> _EXERCISE GOAL_
How many lines of these entries hold the string "NMOS"? Reply with the number alone.

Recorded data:
════
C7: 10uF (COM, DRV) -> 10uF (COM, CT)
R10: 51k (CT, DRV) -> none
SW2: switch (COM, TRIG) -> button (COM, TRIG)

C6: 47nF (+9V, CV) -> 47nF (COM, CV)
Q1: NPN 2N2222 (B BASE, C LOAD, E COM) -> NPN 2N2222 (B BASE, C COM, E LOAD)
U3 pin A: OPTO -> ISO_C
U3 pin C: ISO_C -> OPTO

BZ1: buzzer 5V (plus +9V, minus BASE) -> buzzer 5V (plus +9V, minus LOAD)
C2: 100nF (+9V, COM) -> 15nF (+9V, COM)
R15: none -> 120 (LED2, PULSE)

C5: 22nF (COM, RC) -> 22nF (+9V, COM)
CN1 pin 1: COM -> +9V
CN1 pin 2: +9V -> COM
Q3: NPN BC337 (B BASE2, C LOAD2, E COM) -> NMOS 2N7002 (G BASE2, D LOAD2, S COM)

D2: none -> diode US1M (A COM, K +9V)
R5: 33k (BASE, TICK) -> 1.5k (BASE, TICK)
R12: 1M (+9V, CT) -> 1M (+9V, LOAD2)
════
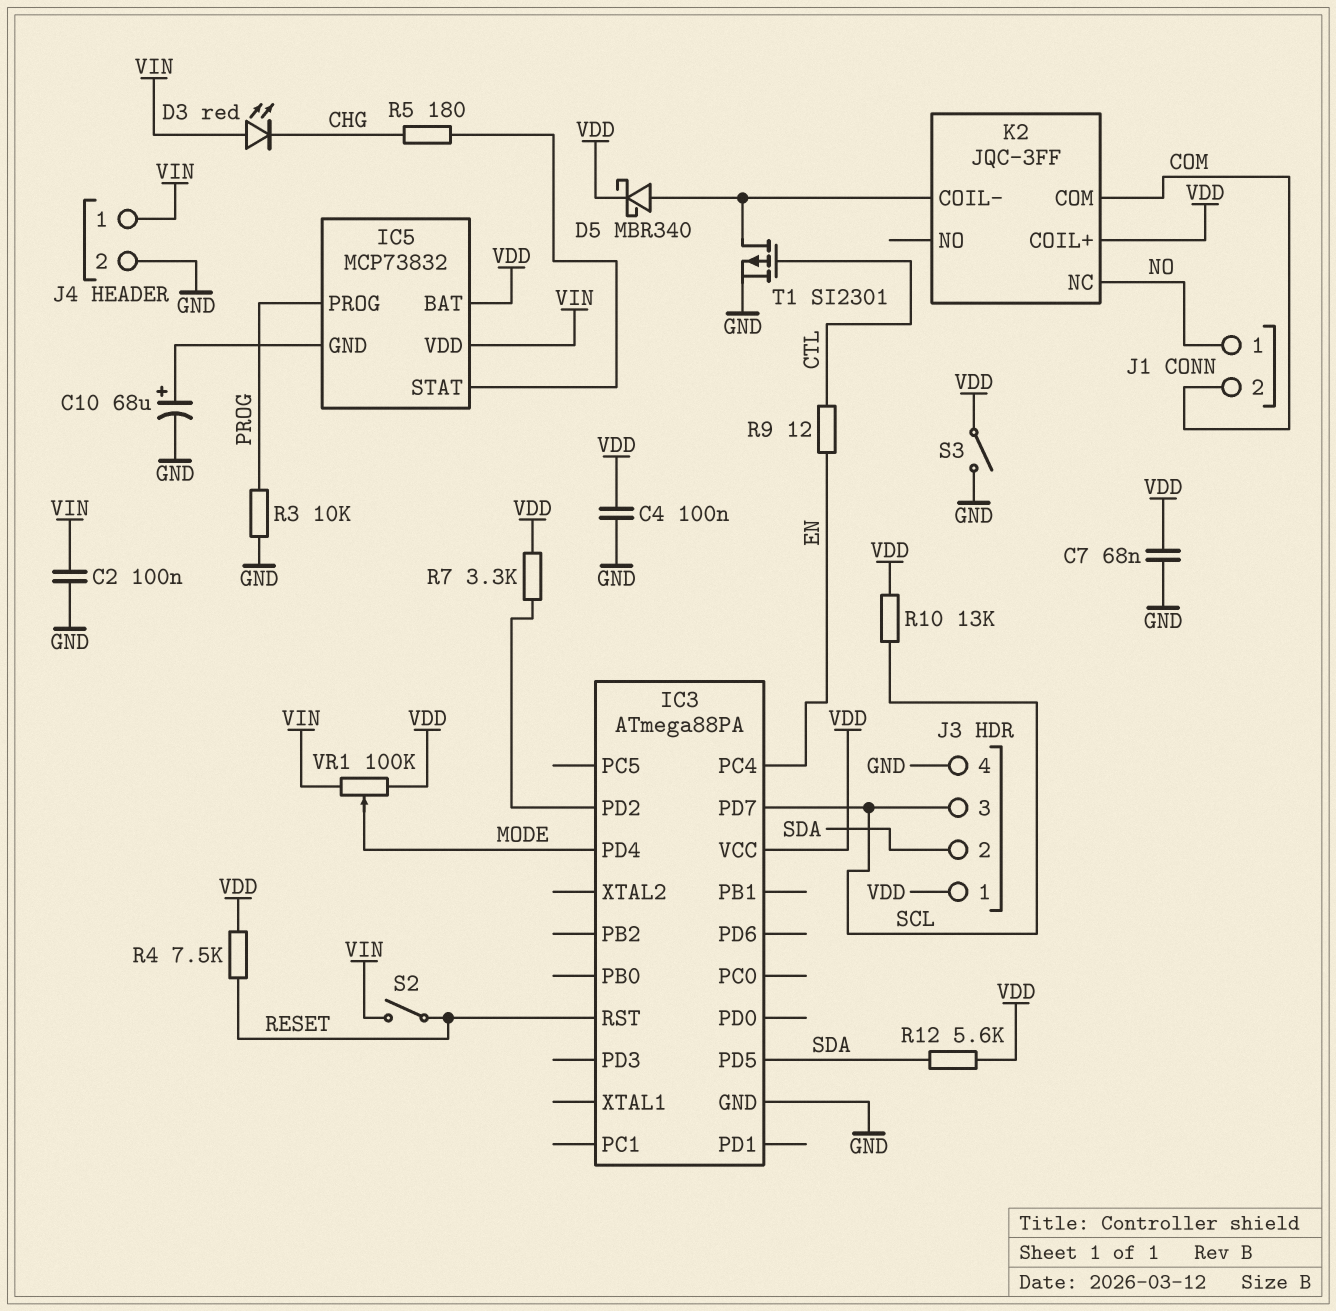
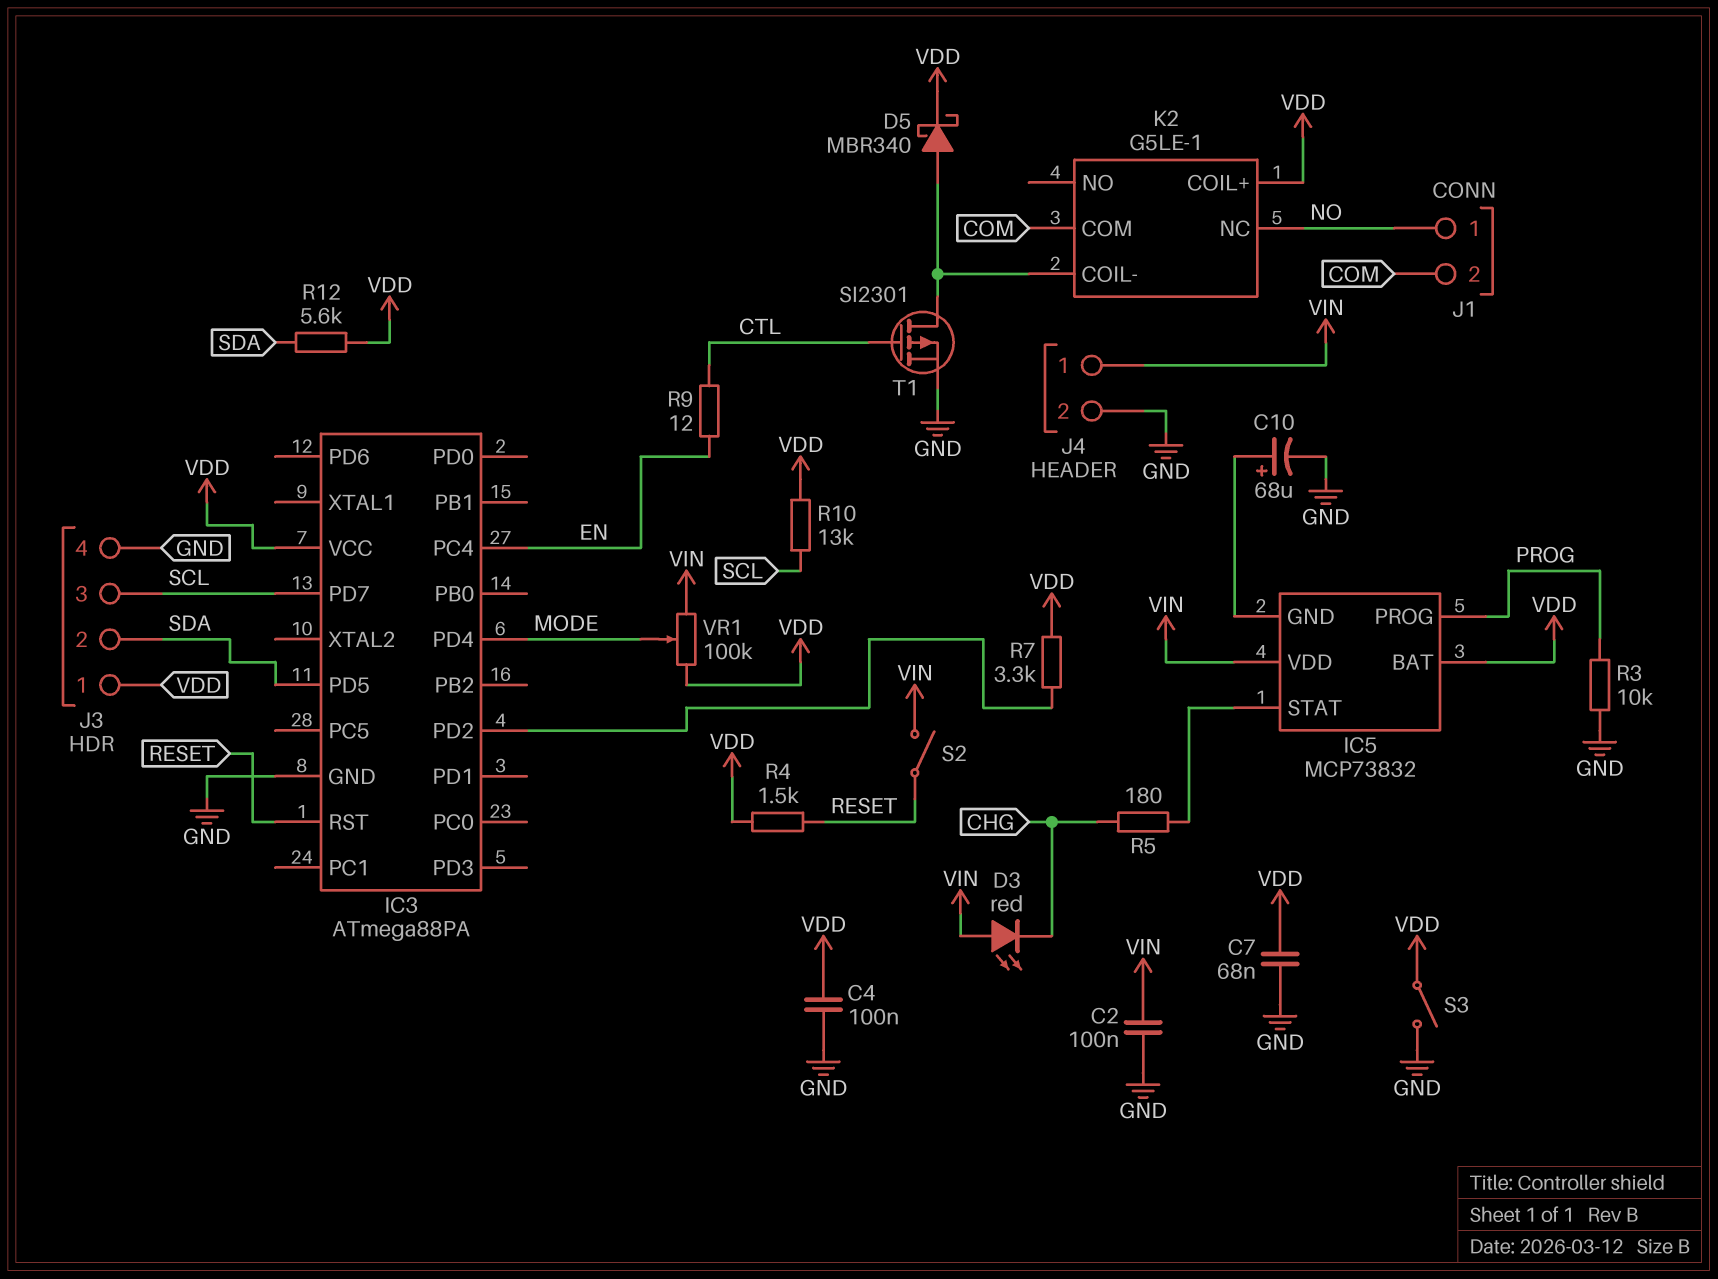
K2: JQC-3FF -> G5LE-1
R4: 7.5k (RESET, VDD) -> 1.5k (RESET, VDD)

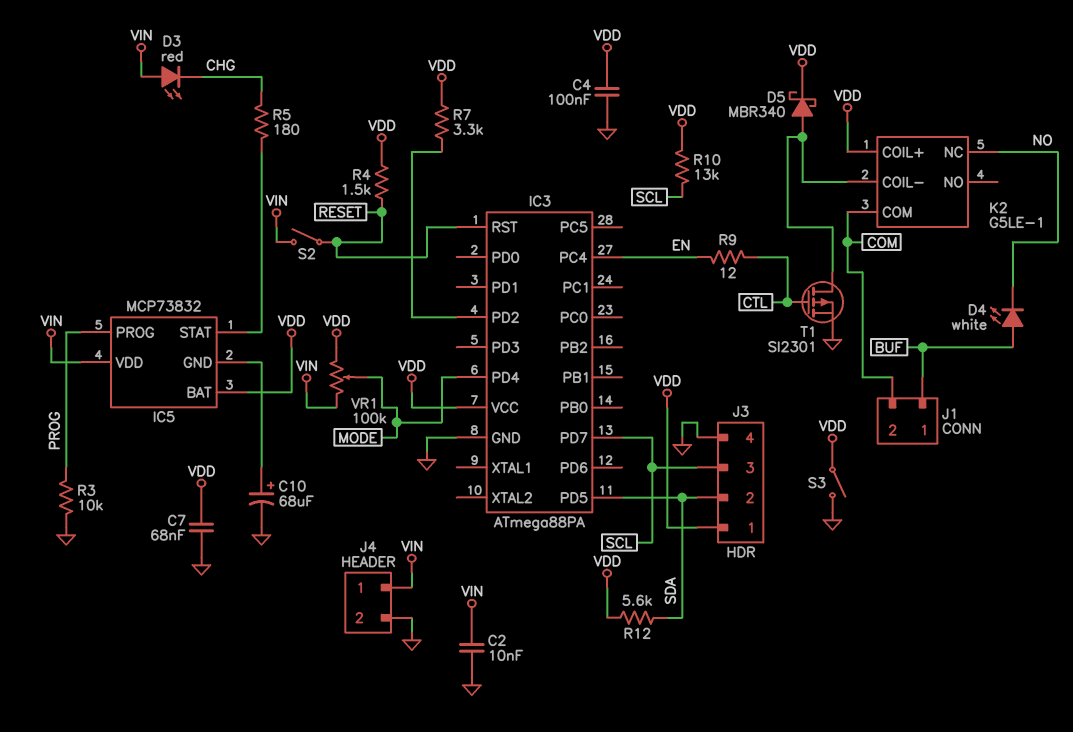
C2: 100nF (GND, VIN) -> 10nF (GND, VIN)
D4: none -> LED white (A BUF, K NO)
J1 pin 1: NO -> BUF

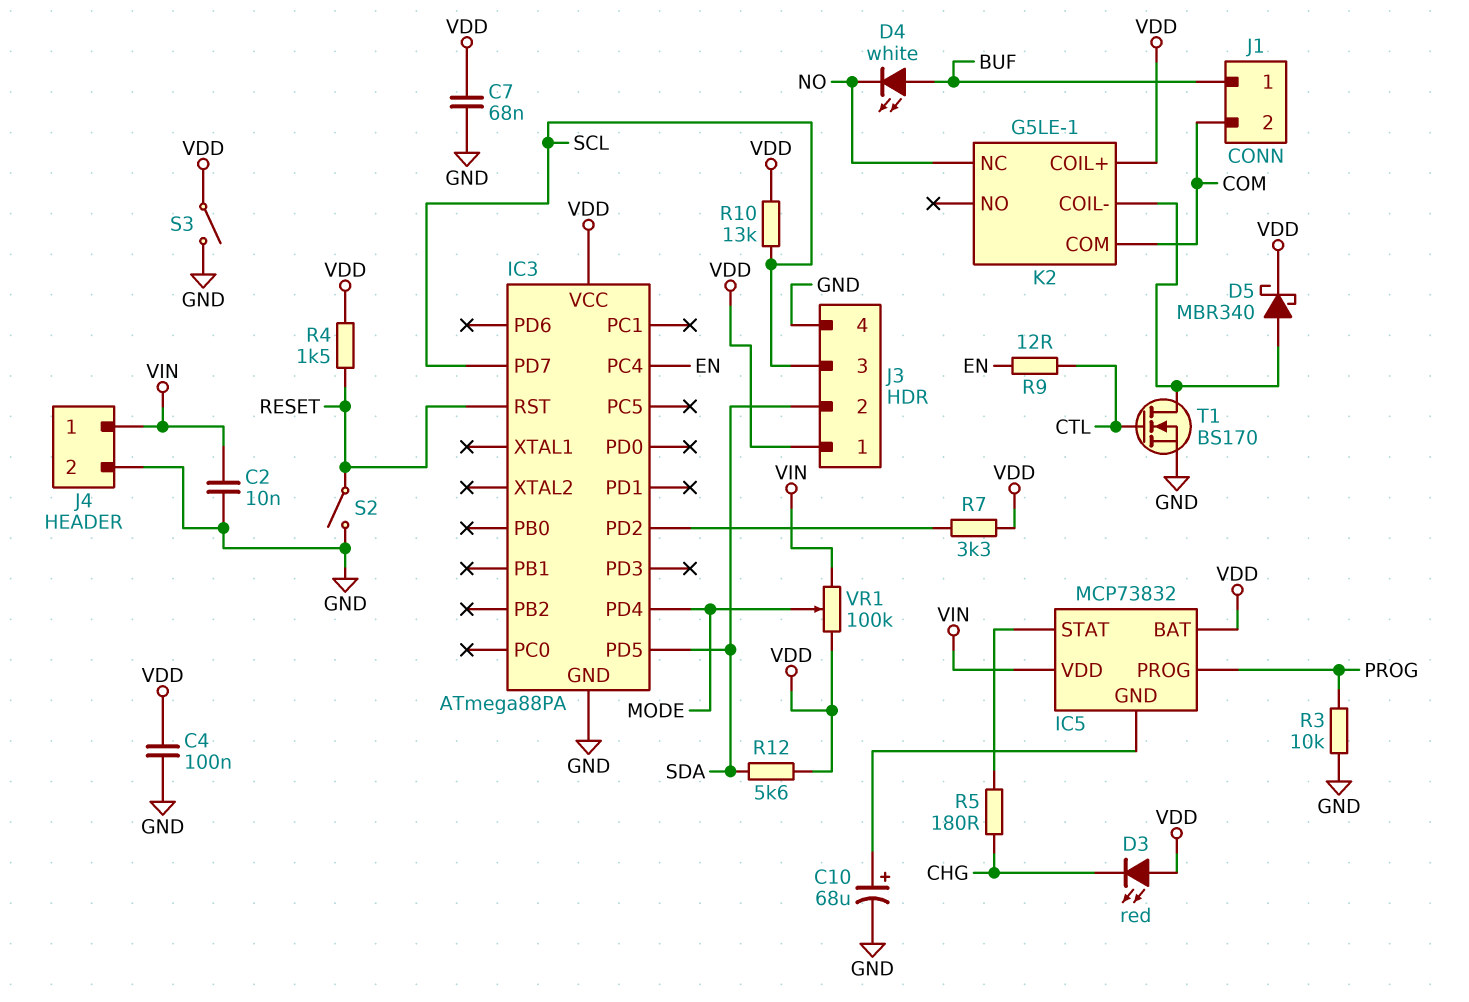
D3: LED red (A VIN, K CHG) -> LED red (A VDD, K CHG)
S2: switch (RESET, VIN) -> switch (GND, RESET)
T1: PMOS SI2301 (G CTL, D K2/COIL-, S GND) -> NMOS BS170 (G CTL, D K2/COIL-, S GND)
════
> _EXERCISE SOLUTION_
2